## About this exercise
Return the following from the records below: each line, word for word, starting with the line that contains "R1: 100k (VB, VS) -> 150k (VB, VS)" and going on through the line that contains "R18: 5.1k (VC2, VS) -> 470 (VC2, VS)", with nothing outside that range.
=-=-=
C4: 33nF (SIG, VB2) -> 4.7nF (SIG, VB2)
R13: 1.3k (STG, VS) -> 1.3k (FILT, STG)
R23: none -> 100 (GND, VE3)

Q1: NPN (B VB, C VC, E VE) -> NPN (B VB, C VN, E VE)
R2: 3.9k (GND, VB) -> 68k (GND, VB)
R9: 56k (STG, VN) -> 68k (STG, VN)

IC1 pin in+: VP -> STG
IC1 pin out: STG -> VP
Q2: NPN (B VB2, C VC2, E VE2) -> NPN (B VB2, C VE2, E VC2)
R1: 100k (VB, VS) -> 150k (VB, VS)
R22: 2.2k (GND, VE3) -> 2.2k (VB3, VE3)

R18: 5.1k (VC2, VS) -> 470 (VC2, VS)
=-=-=
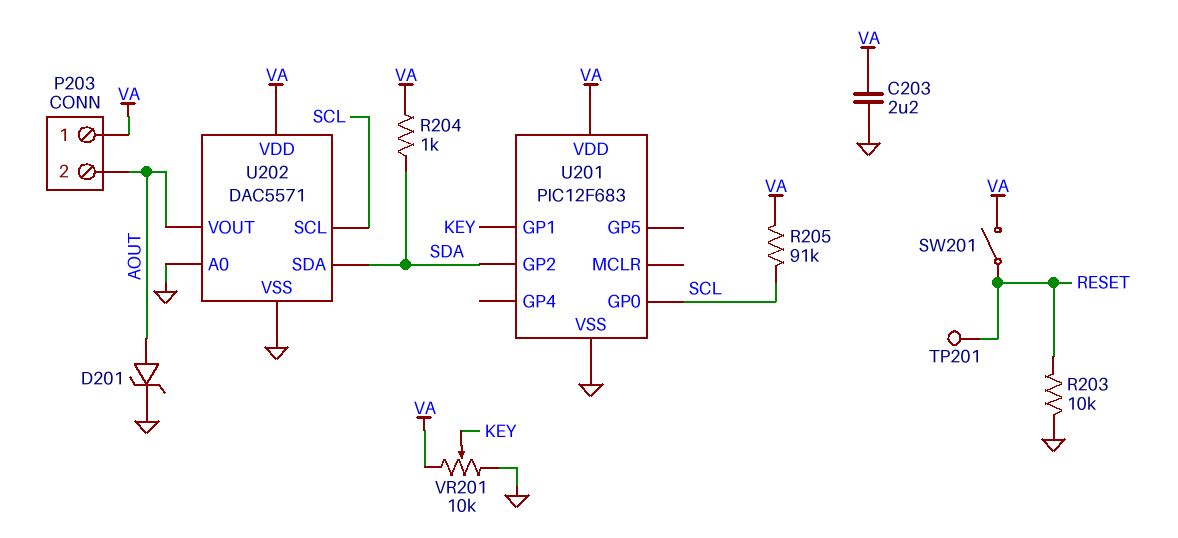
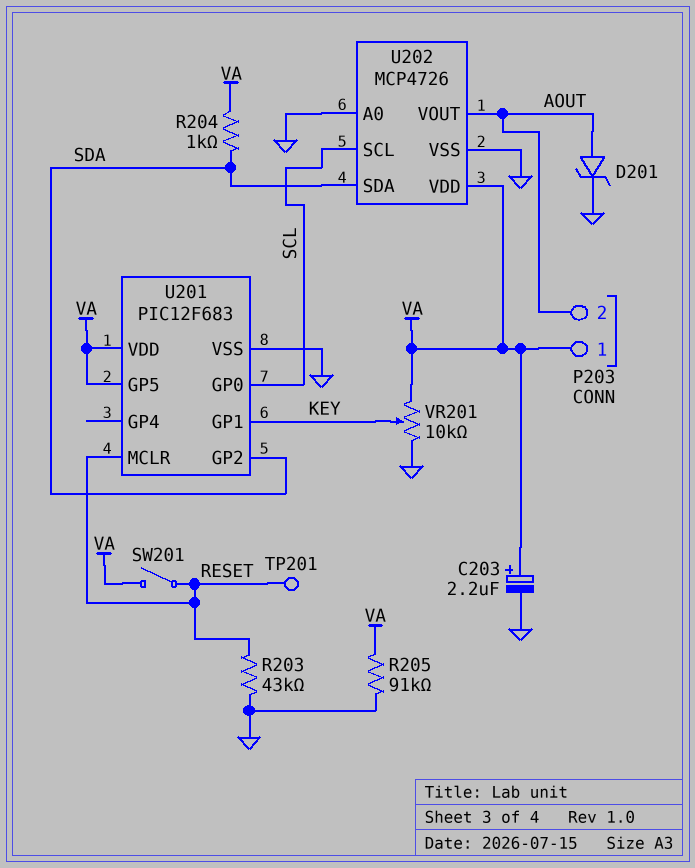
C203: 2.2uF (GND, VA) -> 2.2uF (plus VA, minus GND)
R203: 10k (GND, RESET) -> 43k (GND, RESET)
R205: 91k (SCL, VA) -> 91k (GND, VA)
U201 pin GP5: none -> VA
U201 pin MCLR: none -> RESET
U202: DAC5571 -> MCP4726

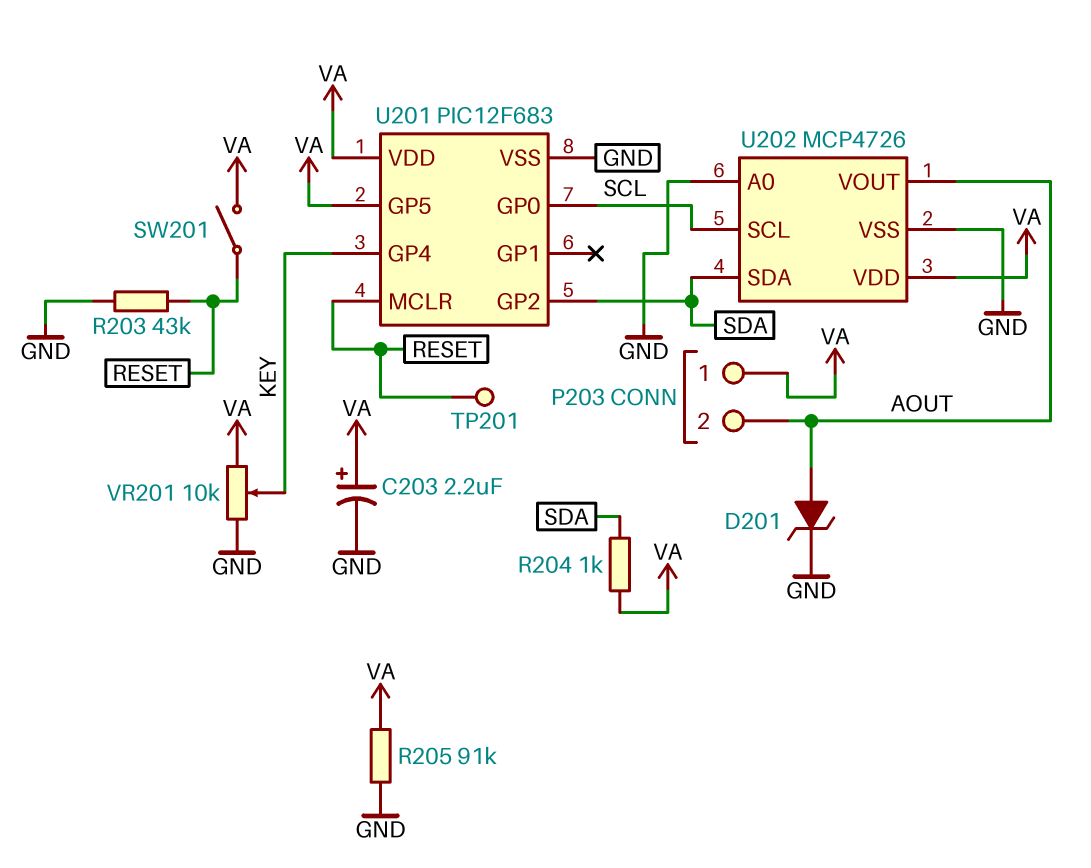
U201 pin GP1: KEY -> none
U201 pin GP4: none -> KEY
=-=-=
## Answer to this exercise
R1: 100k (VB, VS) -> 150k (VB, VS)
R22: 2.2k (GND, VE3) -> 2.2k (VB3, VE3)

R18: 5.1k (VC2, VS) -> 470 (VC2, VS)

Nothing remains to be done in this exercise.